§ EXERCISE AIM:
Scan the entries for "brick". Every line that holds it is to be copied.

== Segment start ==

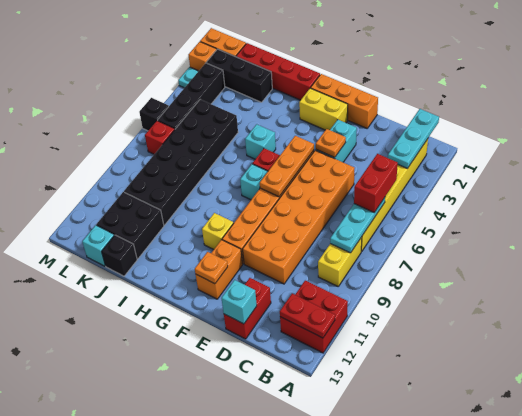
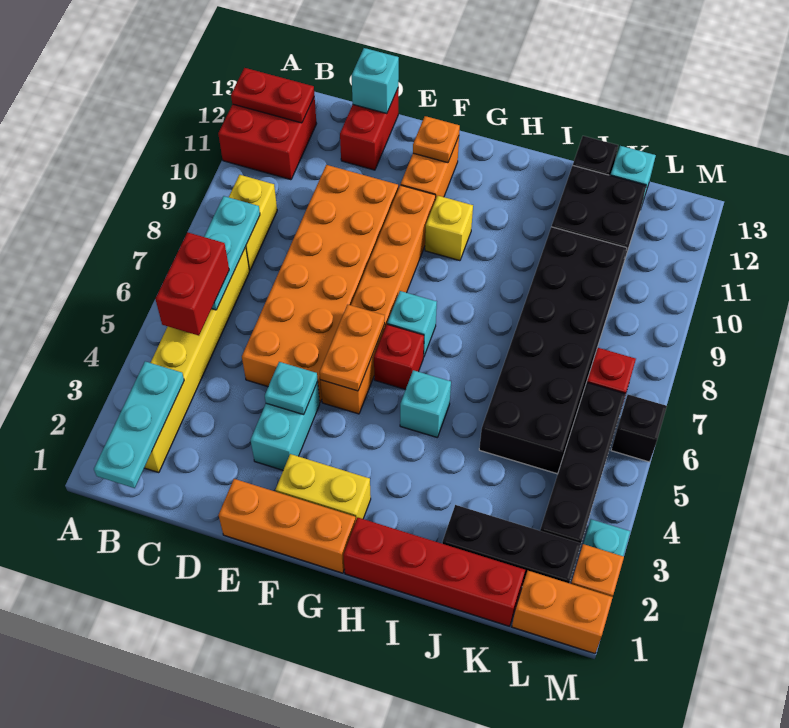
orange plate E4 level 2 -> cyan plate E4 level 2
orange plate F5:F7 level 2 -> orange plate F5:F6 level 2

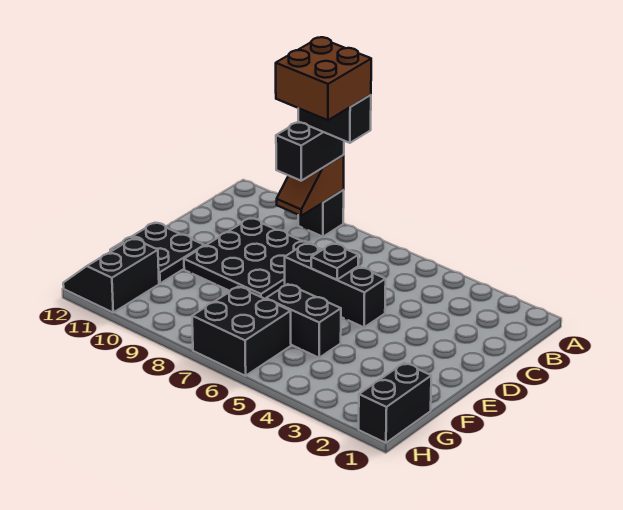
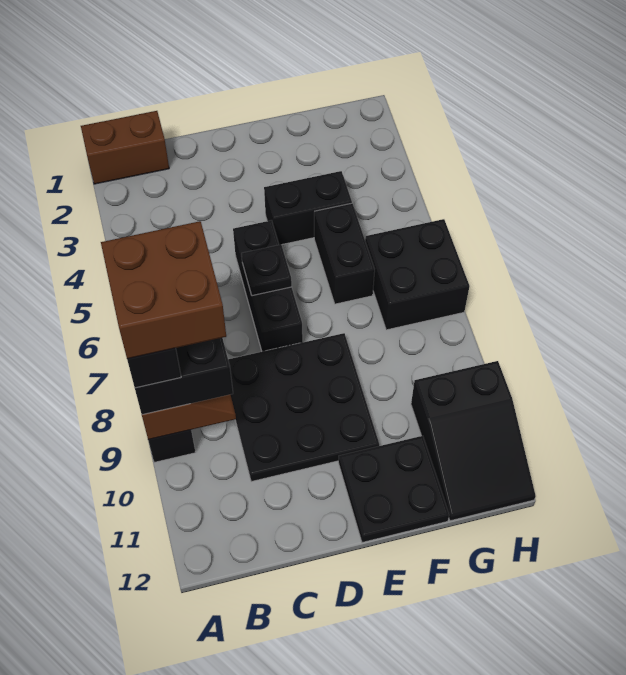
none -> brown brick A1:B1 level 1
black brick G1:H1 level 1 -> black brick E4:F4 level 1
black slope G11:H12 level 1 top 11 -> black slope G10:H12 level 1 top 10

== Segment end ==

§ SOLUTION TO THIS EXERCISE:
none -> brown brick A1:B1 level 1
black brick G1:H1 level 1 -> black brick E4:F4 level 1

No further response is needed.